### Aim of the exercise
Would you retype exactly the lines below, from the one containing "DIGITS3 pin CLK: D1 -> D9" through the end of the entries, both ends included, but not the pictures?

### Entries supplied
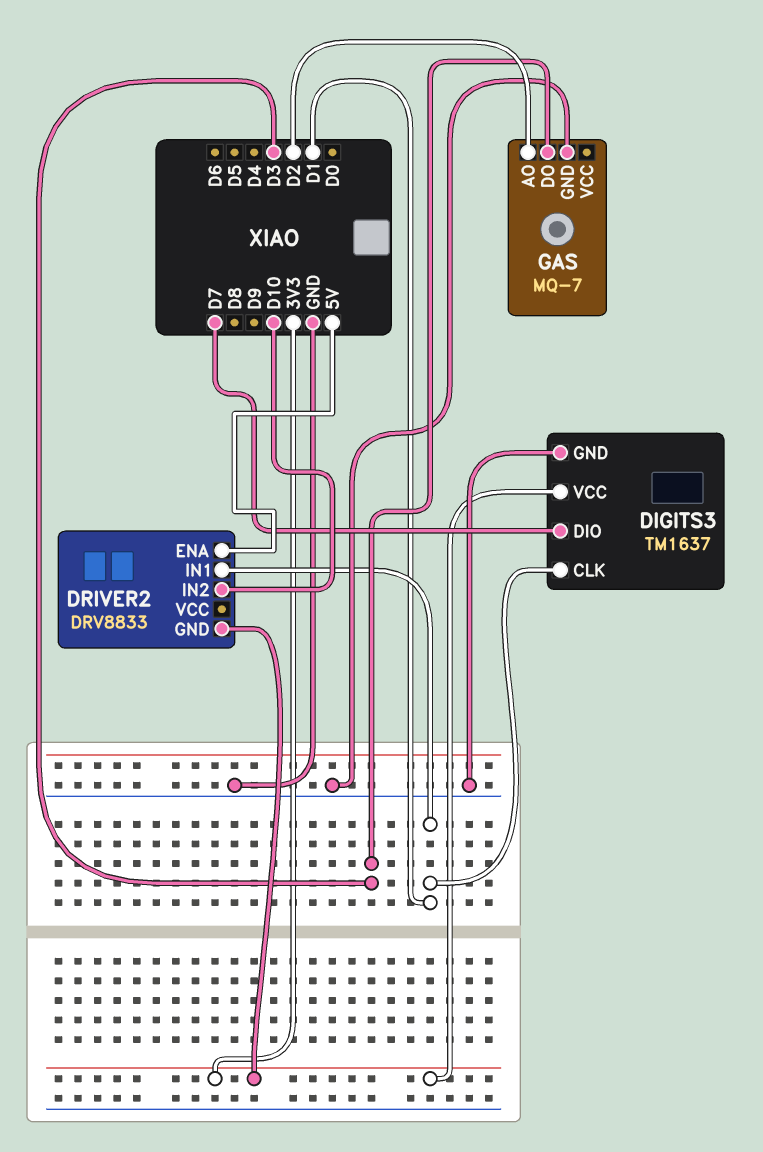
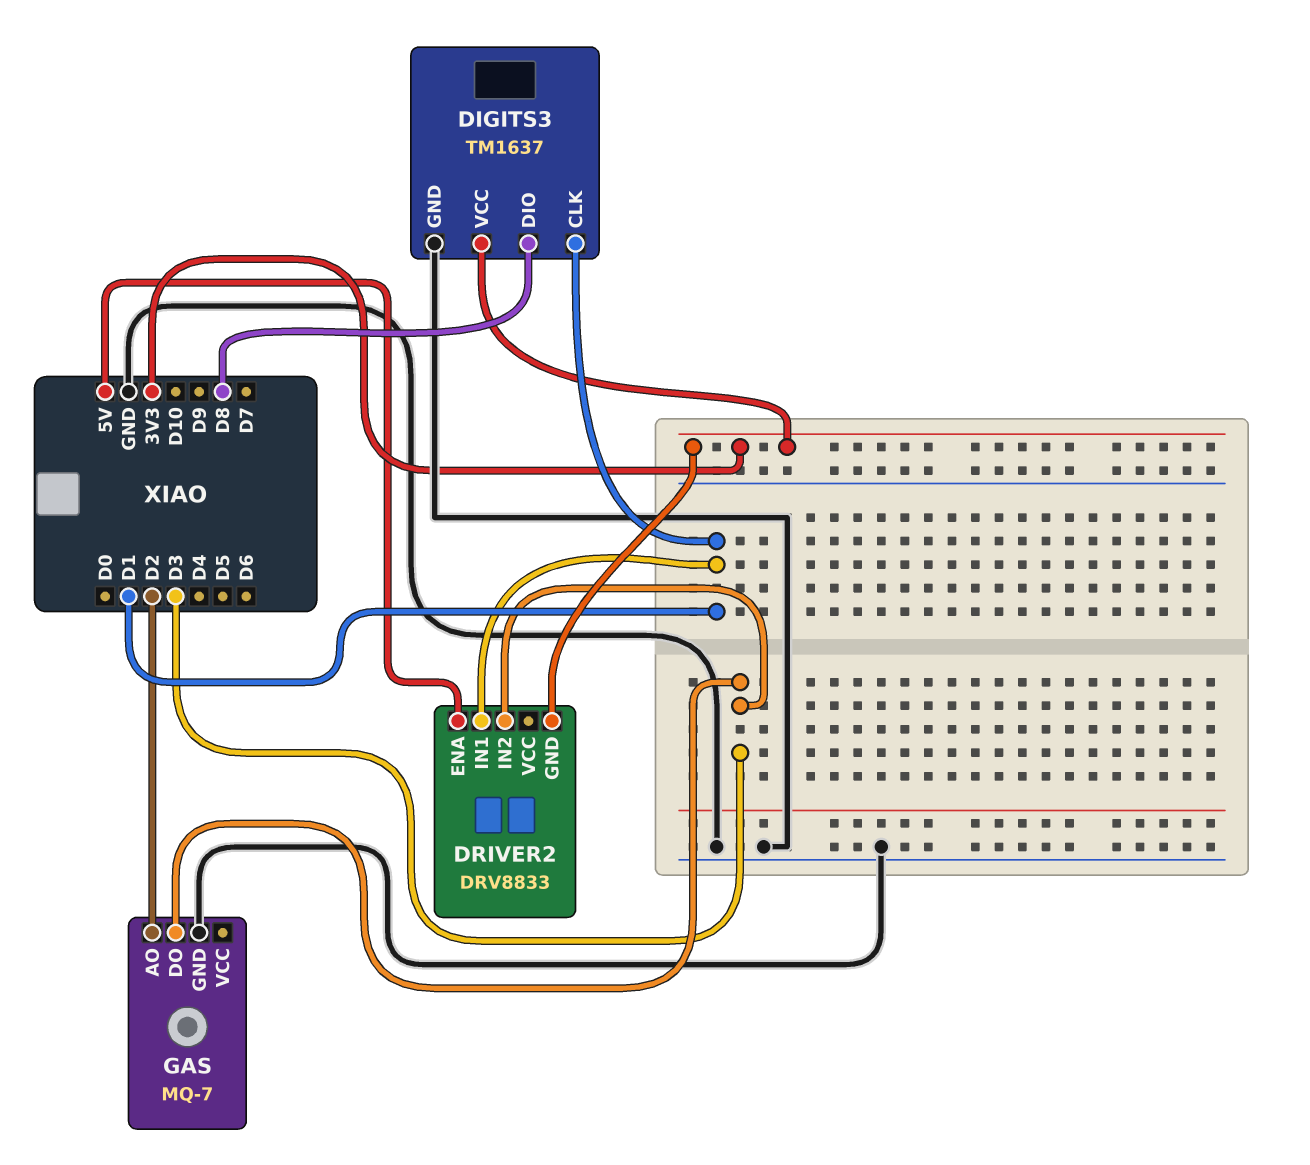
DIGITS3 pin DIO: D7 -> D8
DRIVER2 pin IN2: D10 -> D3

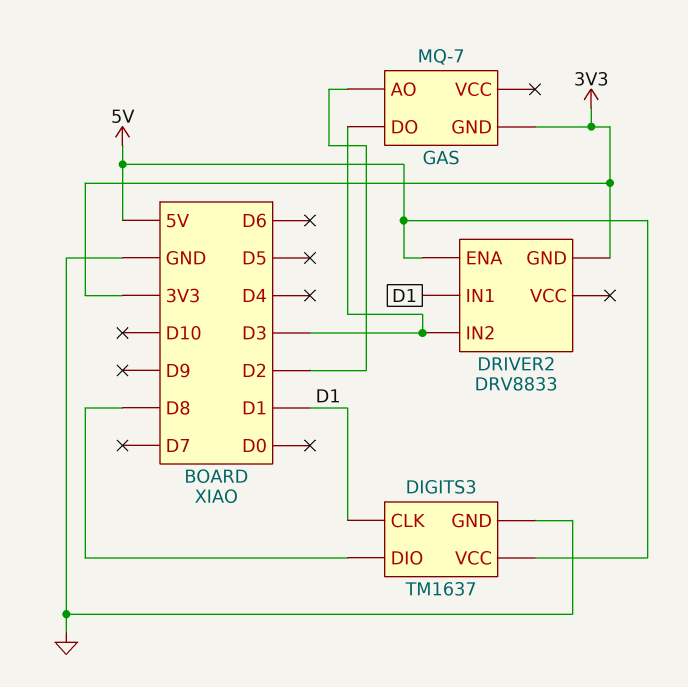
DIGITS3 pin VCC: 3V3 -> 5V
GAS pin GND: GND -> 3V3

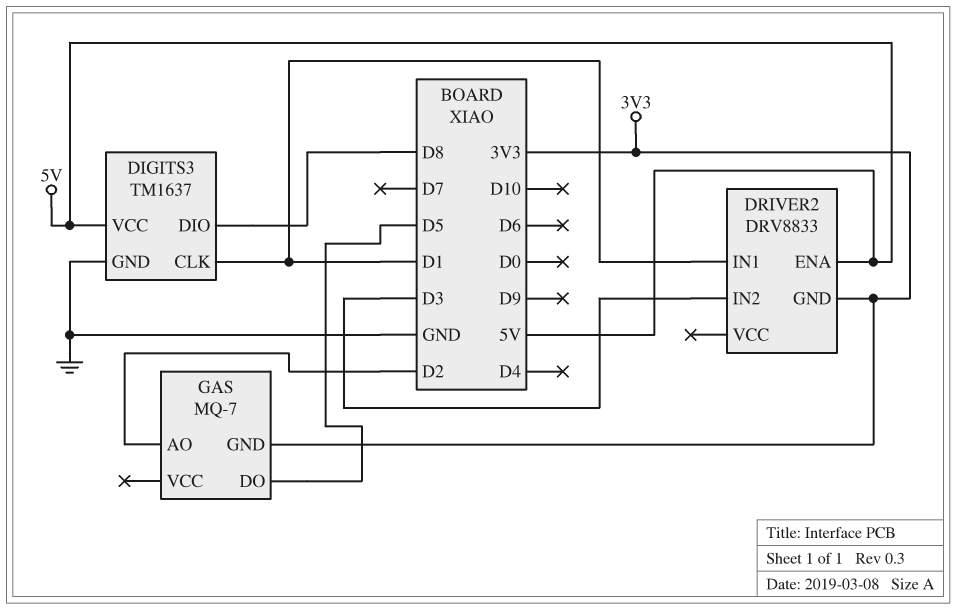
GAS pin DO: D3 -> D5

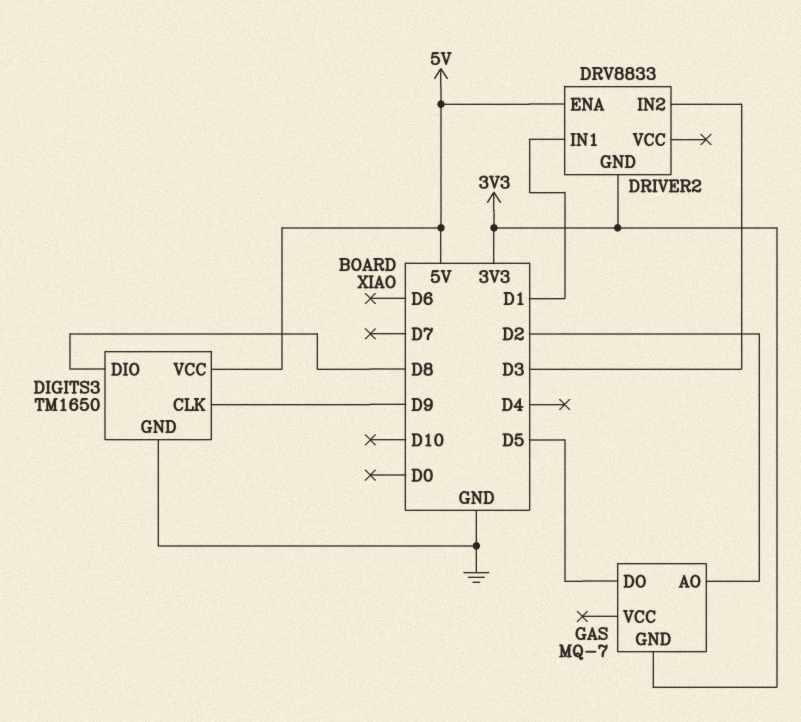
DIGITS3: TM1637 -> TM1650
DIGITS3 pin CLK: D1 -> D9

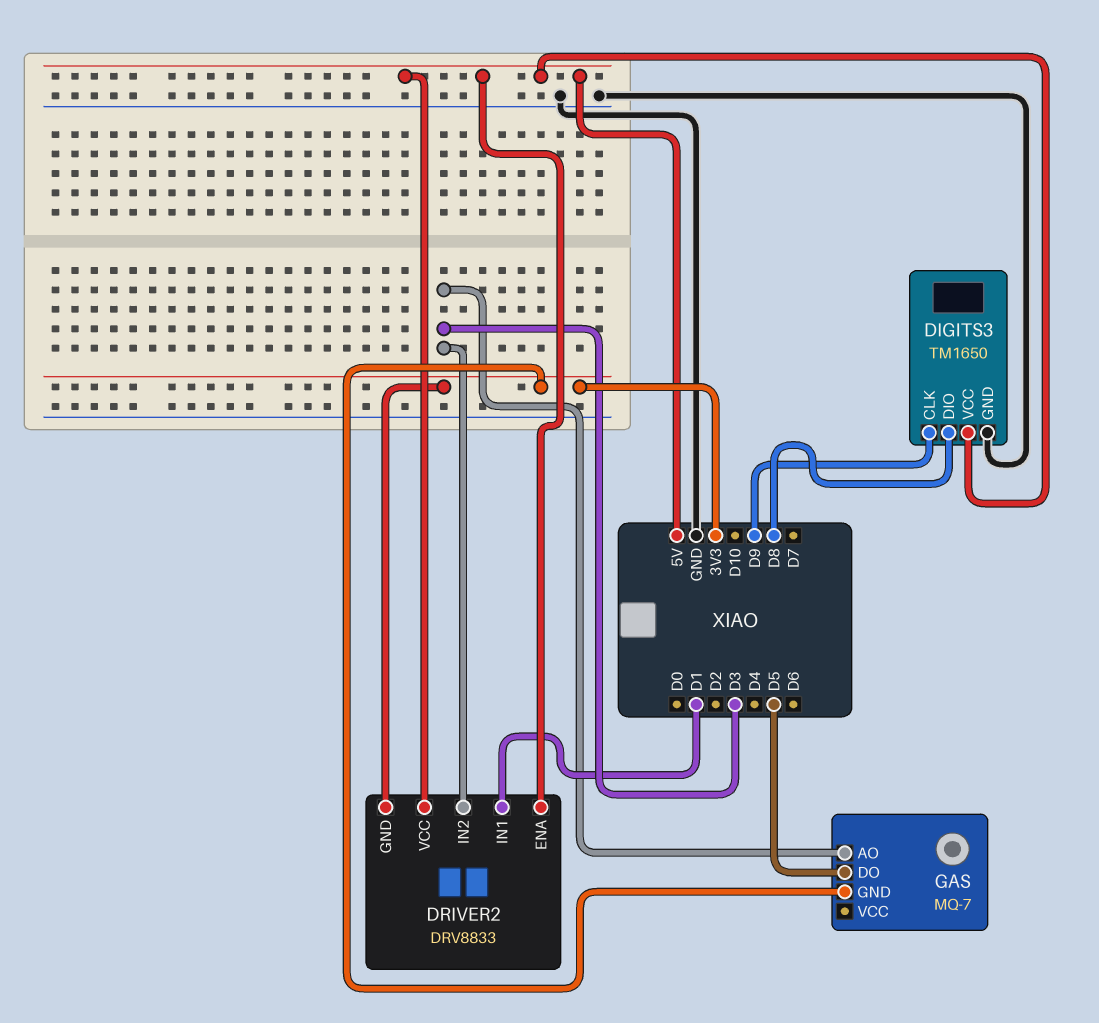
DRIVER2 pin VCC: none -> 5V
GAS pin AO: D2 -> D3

### Written response
DIGITS3 pin CLK: D1 -> D9

DRIVER2 pin VCC: none -> 5V
GAS pin AO: D2 -> D3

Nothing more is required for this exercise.